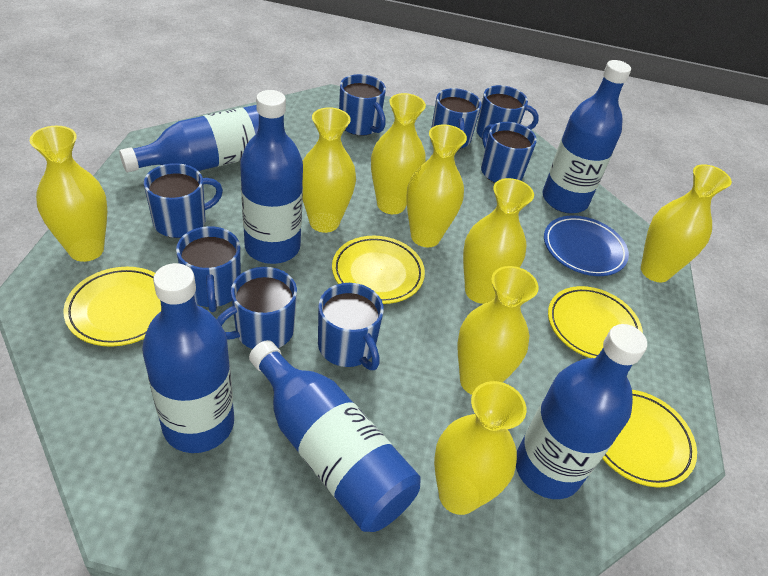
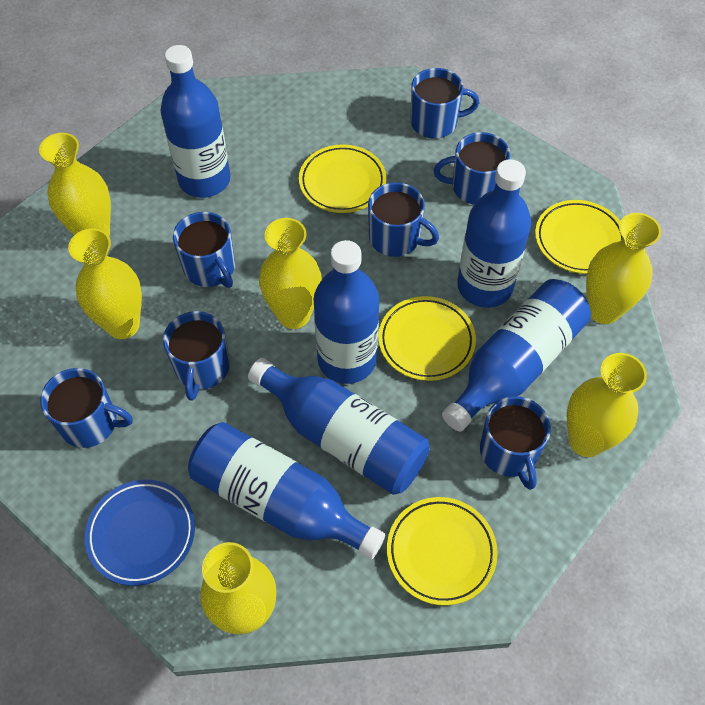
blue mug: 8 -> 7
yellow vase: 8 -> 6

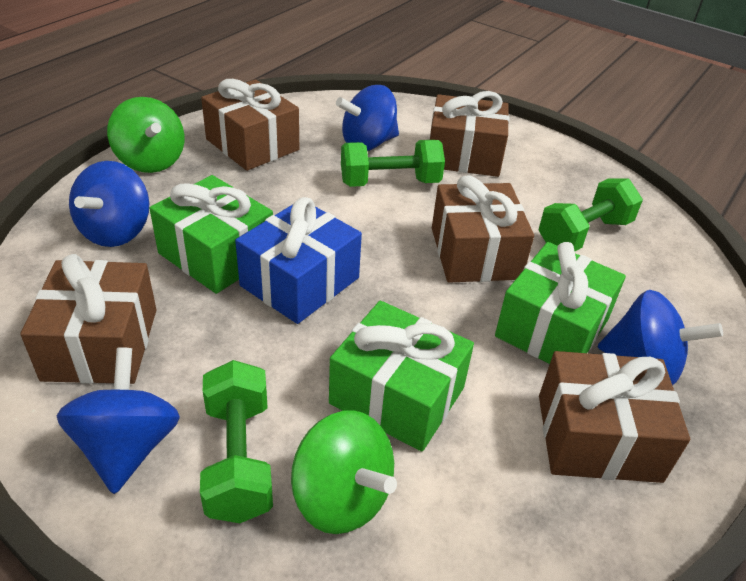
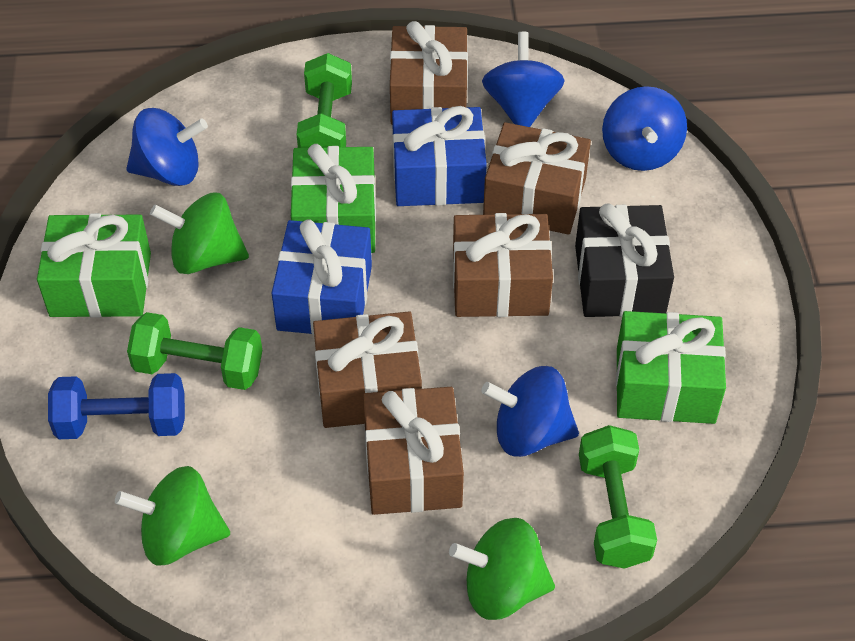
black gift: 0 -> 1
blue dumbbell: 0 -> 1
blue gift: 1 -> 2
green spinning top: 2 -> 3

### [Task prompt]
The response must repeat all the lines above exactly and include no pictures.

### [Answer to this problem]
blue mug: 8 -> 7
yellow vase: 8 -> 6

black gift: 0 -> 1
blue dumbbell: 0 -> 1
blue gift: 1 -> 2
green spinning top: 2 -> 3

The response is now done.